• PROVIDED DATA
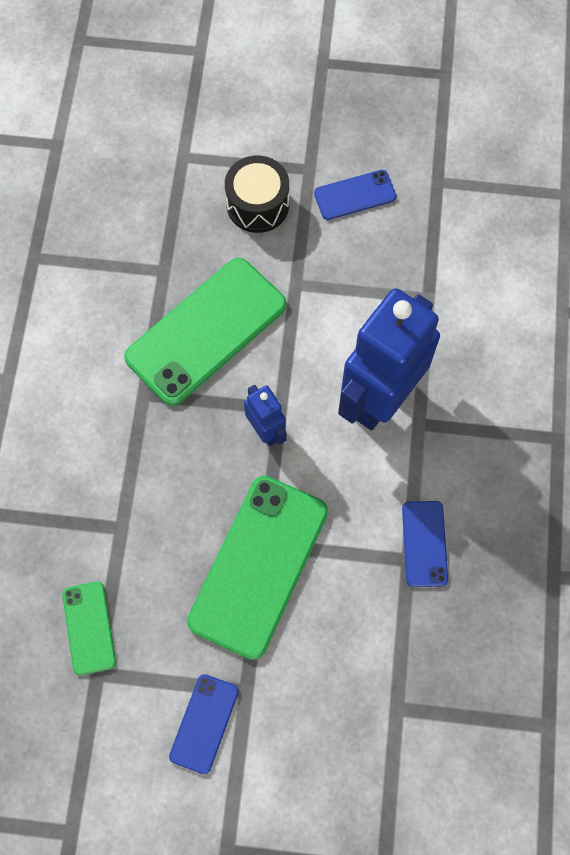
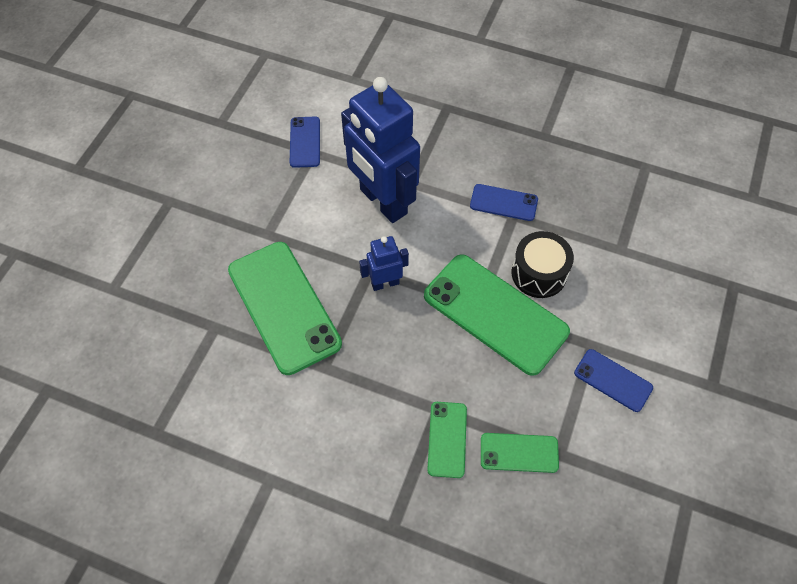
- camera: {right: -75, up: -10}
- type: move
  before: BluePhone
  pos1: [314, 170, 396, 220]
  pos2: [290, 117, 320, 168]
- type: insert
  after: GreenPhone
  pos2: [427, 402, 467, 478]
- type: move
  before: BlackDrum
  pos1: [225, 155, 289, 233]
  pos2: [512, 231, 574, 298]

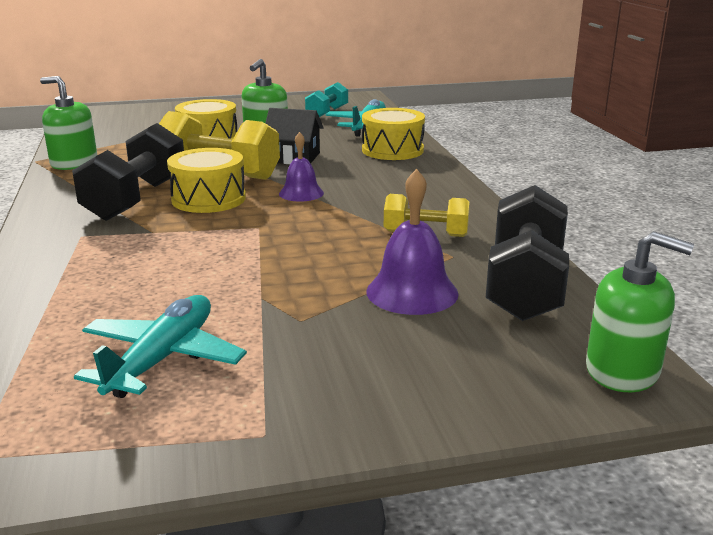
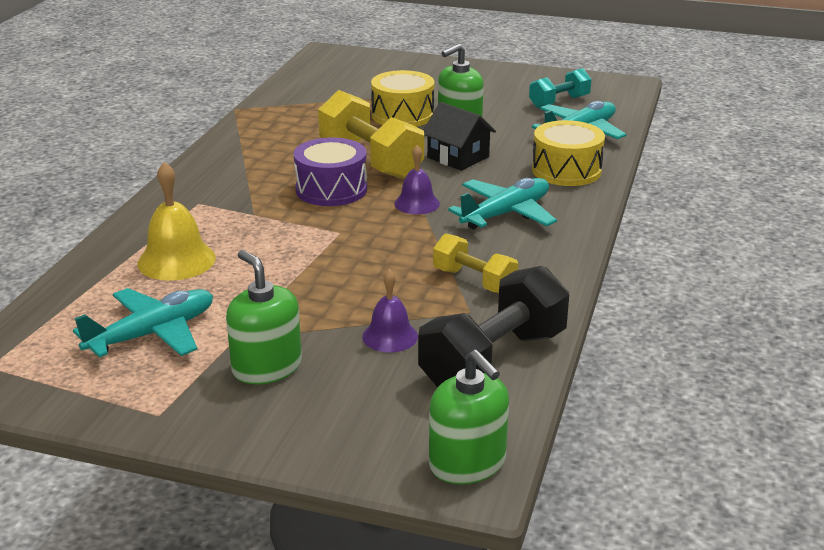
- camera: {right: 30, up: 5}
- type: insert
  after: YellowBell
  pos2: [137, 161, 216, 281]
- type: move
  before: GreenSoapDispenser
  pos1: [40, 76, 97, 170]
  pos2: [226, 250, 302, 384]
- type: recolor
  before: YellowDrum
  after: PurpleDrum
  pos1: [167, 148, 246, 213]
  pos2: [294, 137, 367, 206]
- type: resize
  before: PurpleBell
  pos1: [366, 169, 459, 315]
  pos2: [362, 269, 418, 353]
  scale: 0.65
- type: insert
  after: TurquoisePlane
  pos2: [448, 178, 557, 230]
- type: delete
  before: BlackDumbbell
  pos1: [72, 123, 184, 221]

• PROBLEM DETAILS
What is the number of lines in the listing that contain the word "camera"? Give that number and nothing else.

• ANSWER AREA
2